> [What to work on]
The answer must consist only of the lines from the line with "green light bulb: 15 -> 12" to the line with "red plate: 13 -> 10", both included, exactly as they stand below.

> [Material to process]
+++++

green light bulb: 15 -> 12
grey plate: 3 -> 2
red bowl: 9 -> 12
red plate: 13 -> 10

+++++

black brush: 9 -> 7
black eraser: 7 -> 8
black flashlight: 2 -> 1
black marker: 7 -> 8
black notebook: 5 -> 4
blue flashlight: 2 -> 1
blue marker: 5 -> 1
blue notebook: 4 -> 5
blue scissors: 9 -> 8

+++++

> [Answer for the task]
green light bulb: 15 -> 12
grey plate: 3 -> 2
red bowl: 9 -> 12
red plate: 13 -> 10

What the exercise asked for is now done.